== Segment start ==
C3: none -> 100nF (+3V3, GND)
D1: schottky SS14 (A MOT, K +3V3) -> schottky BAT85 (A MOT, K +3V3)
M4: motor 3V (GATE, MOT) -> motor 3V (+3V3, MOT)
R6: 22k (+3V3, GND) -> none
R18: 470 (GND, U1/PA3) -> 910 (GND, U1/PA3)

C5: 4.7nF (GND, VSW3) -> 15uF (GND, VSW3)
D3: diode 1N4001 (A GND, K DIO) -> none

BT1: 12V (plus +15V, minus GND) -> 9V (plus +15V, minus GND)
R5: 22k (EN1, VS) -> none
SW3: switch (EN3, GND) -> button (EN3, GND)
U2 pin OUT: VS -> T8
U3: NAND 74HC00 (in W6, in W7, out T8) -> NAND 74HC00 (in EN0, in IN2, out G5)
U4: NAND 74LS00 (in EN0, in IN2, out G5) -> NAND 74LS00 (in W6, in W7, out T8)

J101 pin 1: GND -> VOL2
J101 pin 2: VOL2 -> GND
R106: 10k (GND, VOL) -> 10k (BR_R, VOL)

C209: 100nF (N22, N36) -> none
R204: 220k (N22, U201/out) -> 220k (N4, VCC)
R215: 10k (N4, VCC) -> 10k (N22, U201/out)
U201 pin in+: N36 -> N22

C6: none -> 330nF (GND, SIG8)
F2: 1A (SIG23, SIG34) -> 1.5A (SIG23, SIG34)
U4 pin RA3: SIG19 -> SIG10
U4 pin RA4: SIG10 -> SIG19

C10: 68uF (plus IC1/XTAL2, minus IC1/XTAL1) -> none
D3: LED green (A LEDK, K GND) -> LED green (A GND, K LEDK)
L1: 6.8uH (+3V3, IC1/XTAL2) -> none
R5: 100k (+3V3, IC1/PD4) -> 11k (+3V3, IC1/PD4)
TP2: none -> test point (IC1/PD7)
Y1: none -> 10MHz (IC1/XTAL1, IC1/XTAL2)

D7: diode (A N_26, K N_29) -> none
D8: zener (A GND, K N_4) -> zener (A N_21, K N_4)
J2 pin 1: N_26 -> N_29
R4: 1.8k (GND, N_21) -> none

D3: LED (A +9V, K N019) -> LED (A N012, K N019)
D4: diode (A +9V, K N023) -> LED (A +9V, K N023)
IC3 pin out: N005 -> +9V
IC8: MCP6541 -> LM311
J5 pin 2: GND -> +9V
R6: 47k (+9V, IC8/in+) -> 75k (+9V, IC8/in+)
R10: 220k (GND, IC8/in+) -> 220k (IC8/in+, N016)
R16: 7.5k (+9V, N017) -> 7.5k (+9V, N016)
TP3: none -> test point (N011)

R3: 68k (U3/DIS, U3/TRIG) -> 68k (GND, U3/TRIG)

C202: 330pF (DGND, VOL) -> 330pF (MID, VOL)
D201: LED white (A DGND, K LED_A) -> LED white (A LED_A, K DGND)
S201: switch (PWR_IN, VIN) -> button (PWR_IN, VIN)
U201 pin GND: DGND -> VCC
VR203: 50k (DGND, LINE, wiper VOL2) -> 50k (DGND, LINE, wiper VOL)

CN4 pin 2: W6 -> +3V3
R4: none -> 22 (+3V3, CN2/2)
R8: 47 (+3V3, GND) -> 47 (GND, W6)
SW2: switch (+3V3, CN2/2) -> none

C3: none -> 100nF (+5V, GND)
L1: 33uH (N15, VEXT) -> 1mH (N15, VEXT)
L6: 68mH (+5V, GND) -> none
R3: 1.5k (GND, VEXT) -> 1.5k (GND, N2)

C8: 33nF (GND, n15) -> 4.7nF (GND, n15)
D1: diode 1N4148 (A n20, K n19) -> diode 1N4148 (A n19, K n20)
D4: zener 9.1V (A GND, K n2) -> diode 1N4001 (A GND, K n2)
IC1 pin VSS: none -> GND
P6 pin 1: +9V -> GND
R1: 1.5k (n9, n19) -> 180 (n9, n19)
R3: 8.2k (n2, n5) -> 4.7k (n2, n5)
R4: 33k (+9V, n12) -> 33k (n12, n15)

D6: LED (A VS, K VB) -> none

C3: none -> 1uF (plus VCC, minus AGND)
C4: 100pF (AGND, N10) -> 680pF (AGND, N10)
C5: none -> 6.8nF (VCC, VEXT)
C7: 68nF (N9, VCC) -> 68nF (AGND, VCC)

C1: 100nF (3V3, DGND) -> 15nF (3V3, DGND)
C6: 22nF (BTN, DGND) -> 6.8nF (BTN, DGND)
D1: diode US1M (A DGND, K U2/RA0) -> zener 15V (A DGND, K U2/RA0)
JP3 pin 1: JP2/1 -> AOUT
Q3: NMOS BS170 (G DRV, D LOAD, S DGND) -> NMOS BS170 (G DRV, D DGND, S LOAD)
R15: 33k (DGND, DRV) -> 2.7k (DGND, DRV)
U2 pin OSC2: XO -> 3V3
== Segment end ==
REQUIRED WORK: Please, from the entries above, set down exactly the lines from the one containing "D3: LED (A +9V, K" through the one containing "R3: 68k (U3/DIS, U3/TRIG)", and only those.

RESULT OF THE TASK:
D3: LED (A +9V, K N019) -> LED (A N012, K N019)
D4: diode (A +9V, K N023) -> LED (A +9V, K N023)
IC3 pin out: N005 -> +9V
IC8: MCP6541 -> LM311
J5 pin 2: GND -> +9V
R6: 47k (+9V, IC8/in+) -> 75k (+9V, IC8/in+)
R10: 220k (GND, IC8/in+) -> 220k (IC8/in+, N016)
R16: 7.5k (+9V, N017) -> 7.5k (+9V, N016)
TP3: none -> test point (N011)

R3: 68k (U3/DIS, U3/TRIG) -> 68k (GND, U3/TRIG)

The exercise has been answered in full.